§ **AIM**
Filter the records and copy each line that contains the string "numericTimeSignature".

§ **EXTRACTED MATERIAL**
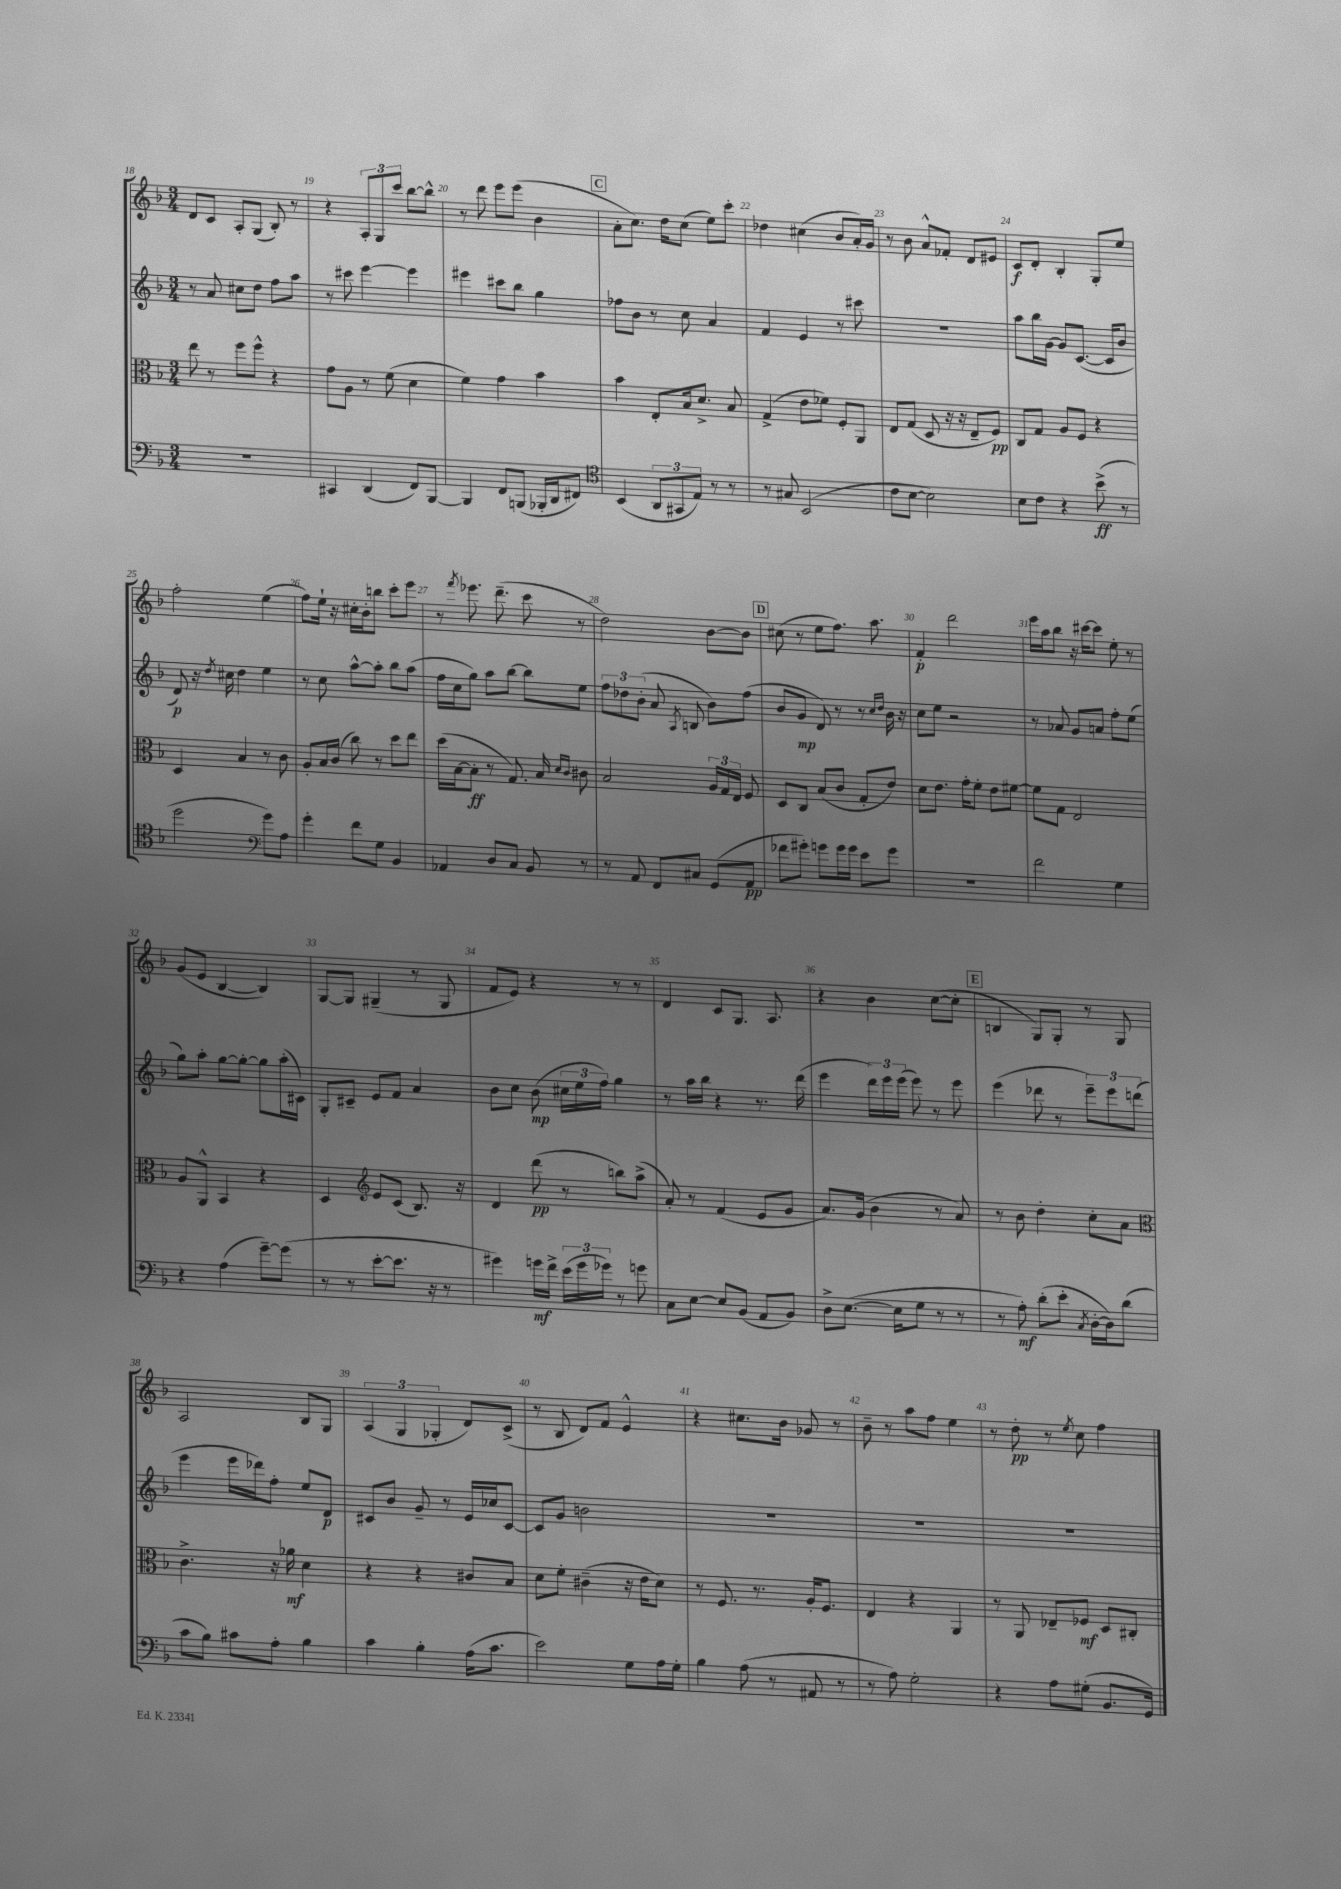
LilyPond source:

<<
\new StaffGroup <<
\new Staff = "s0" {
    \clef treble \key f \major \numericTimeSignature \time 3/4
    \autoBeamOff d'8[ c'8] a8[-. g8]( bes8-.) r8 |
    r4 \tuplet 3/2 { a8[-. g8 c'''8] } bes''8[~ bes''8]-^ |
    r8 d'''8 e'''8[ e'''8]( bes'4 |
    \mark \markup { \box "C" } a'8[-. c''8.]) d''16[ c''8]( e''8[) c'''8]-. |
    des''4 cis''4( bes'8[ a'16-.) g'16] |
    r8 bes'8 a'8[-^ fes'8]-. d'8[ eis'8] |
    c'8[\f d'8]-. bes4-. g8[-. e''8] |
    f''2-. e''4( |
    f''8[) e''16]-! r16 cis''16[-. bes'16-. b''8] c'''8[-. e'''8] |
    r8 \acciaccatura { f'''8 } ees'''8. d'''8.--( c'''8 r8 |
    d''2) bes'8[~ bes'8] |
    \mark \markup { \box "D" } cis''8( r8 e''8[ f''8.]) a''8. |
    f'4-.\p d'''2 |
    e'''16[ a''16 bes''8] r16 cis'''16[~ cis'''8] e''8-. r8 |
    g'8[( e'8] bes4~ bes4) |
    g8[~ g8] gis4--( r8 gis8 |
    f'8[ e'8]) r4 r8 r8 |
    d'4 c'8[ g8.] a8. |
    r4 bes'4 c''8[~( c''8]-. |
    \mark \markup { \box "E" } b4 g8[) g8]-. r8 g8 |
    a2 bes8[ g8] |
    \tuplet 3/2 { a4( g4 ges4-. } d'8[) c'8]->( |
    r8 bes8 d'8[) f'8] e'4-^ |
    r4 cis''8.[ bes'16] ges'8 r8 |
    bes'8-- r8 a''8[ f''8] e''4 |
    r8 d''8-.\pp r8 \acciaccatura { e''8 } c''8 f''4 \bar "|." |
}
\new Staff = "s1" {
    \clef treble \key f \major \numericTimeSignature \time 3/4
    \autoBeamOff r8 a'8 cis''8[ d''8] f''8[ a''8] |
    r8 cis'''8 e'''4~ e'''4 |
    eis'''4 cis'''8[ bes''8] g''4 |
    \mark \markup { \box "C" } fes''8[ bes'8] r8 c''8 a'4 |
    f'4 e'4 r8 cis'''8 |
    R2. |
    a''8[ bes''16 g'16]~ g'8[ c'8.]~( c'16[ bes'8] |
    d'8\p) r16 \acciaccatura { d''8 } cis''16 d''4 e''4 |
    r8 c''8 a''8[~-^ a''8]-. bes''8[ a''8]( |
    f''16[ c''16 g''8]) a''8[ bes''8]~ bes''8[ e''8] |
    \tuplet 3/2 { f''8[ des''8 bes'8]-.( } a'8 \acciaccatura { a8 } b8 bes'8[) f''8]( |
    \mark \markup { \box "D" } bes'8[ g'8]\mp d'8) r8 r8 \grace { c''16[ d''16] } bes'16 r16 |
    c''8[ e''8] r2 |
    r8 aes'8 g'8[ a'8] f''8[-. e''8]( |
    g''8[) a''8]-. g''8[~ g''8]~-. g''8[ a''16-.( cis'16]) |
    g8[-. cis'8]-- e'8[ f'8] a'4 |
    bes'8[ c''8] bes'8\mp( \tuplet 3/2 { cis''16[ e''16 f''16]) } g''4 |
    r8 a''16[ bes''16] r4 r8. d'''16( |
    e'''4 \tuplet 3/2 { d'''16[) e'''16 e'''16]( } e'''8) r8 e'''8 |
    \mark \markup { \box "E" } e'''4( des'''8 r8 \tuplet 3/2 { e'''8[--) e'''8 d'''8]( } |
    e'''4 e'''16[ des'''16) f''8]-. e''8[ d'8]\p |
    cis'8[ bes'8] g'8-- r8 e'16[ ces''16 cis'8]~ |
    cis'8[ g'8] b'2 |
    R2. |
    R2. |
    R2. \bar "|." |
}
\new Staff = "s2" {
    \clef alto \key f \major \numericTimeSignature \time 3/4
    \autoBeamOff e''8 r8 f''8[ f''8]-^ r4 |
    g'8[ a8] r8 f'8( d'4 |
    f'4) g'4 bes'4 |
    \mark \markup { \box "C" } bes'4 e8[-. bes16 d'8.]-> bes8 |
    g4->( e'8[ fes'8]) f8[-. a,8] |
    e8[ g8]( d8 r16 r16 e8[-- f8]\pp) |
    c8[ g8] a8[ f8] r4 |
    d4 bes4 r8 c'8 |
    a8[-. bes16 c'16]( c''8) r8 d''8[ e''8] |
    d''16[( bes16~ bes8]-.\ff r8 g8.) bes16 \grace { d'16[ c'16] } cis'8 |
    bes2 \tuplet 3/2 { a16[ g16 e16] } f8 |
    \mark \markup { \box "D" } d8[ c8] bes8[( c'8] g8[-. e'8]) |
    d'8[ e'8.] g'16[-. f'8]-. e'8[ fis'8]~ |
    fis'8[ g8] e2 |
    a8[ a,8]-^ bes,4 r4 |
    d4 \clef treble e'8[ c'8]( bes8.) r16 |
    d'4 d'''8\pp( r8 b''8[) a''8]->( |
    a'8-.) r8 f'4( e'8[ g'8] |
    a'8.[) g'16]( bes'4 r8 a'8) |
    \mark \markup { \box "E" } r8 bes'8 d''4-. c''8[-. a'8] |
    \clef alto c'4.-> r16 aes'16\mf d'4 |
    r4 r4 cis'8[ bes8] |
    d'8[ f'8]-. cis'4--( r16 e'16[ d'8]) |
    r8 f8. r8. a16[-. f8.] |
    e4 r4 a,4 |
    r8 a,8 ees8[-- fes8]\mf d8[ cis8]-. \bar "|." |
}
\new Staff = "s3" {
    \clef bass \key f \major \numericTimeSignature \time 3/4
    \autoBeamOff R2. |
    cis,4 d,4( f,8[) bes,,8]~ |
    bes,,4 f,8[ b,,8]( bes,,16[-. d,16 fis,8]) |
    \mark \markup { \box "C" } \clef tenor bes,4( \tuplet 3/2 { a,8[ gis,8 e8]) } r8 r8 |
    r8 gis8 bes,2( |
    c'8[ bes8]~ bes2) |
    bes8[ c'8] r4 bes'8->\ff( r8 |
    d''2 \clef bass g'8[) a8] |
    g'4-. f'8[ g8] bes,4 |
    aes,4 d8[ c8] bes,8 r8 |
    r8 a,8 f,8[ cis8] g,8[( a,8]\pp |
    \mark \markup { \box "D" } fes'8[ gis'8]-.) g'8[ g'16 g'16] e'8[ g'8] |
    r2. |
    f'2 g4 |
    r4 a4( g'8[~--) g'8]( |
    r8 r8 e'8[~-. e'8.] r16 r8 |
    gis'4) g'16[\mf f'16]-> \tuplet 3/2 { e'16[( g'16 ges'16]) } r8 g'8 |
    c8[ e8]~ e8[ bes,8]( a,8[ bes,8]) |
    d8[-> e8.]~( e16[ g8] r8 r8 |
    \mark \markup { \box "E" } r8 a8-.\mf) d'8[-.( e'8]-. \acciaccatura { c8 } d16[~-. d16) d'8]( |
    c'8[ bes8]) cis'8[ a8]-. bes4 |
    c'4 bes4-. a16[( c'8.] |
    e'2) g8[ a16 g16]-. |
    bes4 a8( r8 ais,8 r8 |
    r8 a8) g2-. |
    r4 a8[ gis8]-.( bes,8.[ g,16]) \bar "|." |
}
>>
>>
\layout { \context { \Score currentBarNumber = #18 \override BarNumber.break-visibility = ##(#f #t #t) barNumberVisibility = #all-bar-numbers-visible } }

§ **EXERCISE RESPONSE**
    \clef treble \key f \major \numericTimeSignature \time 3/4
    \clef treble \key f \major \numericTimeSignature \time 3/4
    \clef alto \key f \major \numericTimeSignature \time 3/4
    \clef bass \key f \major \numericTimeSignature \time 3/4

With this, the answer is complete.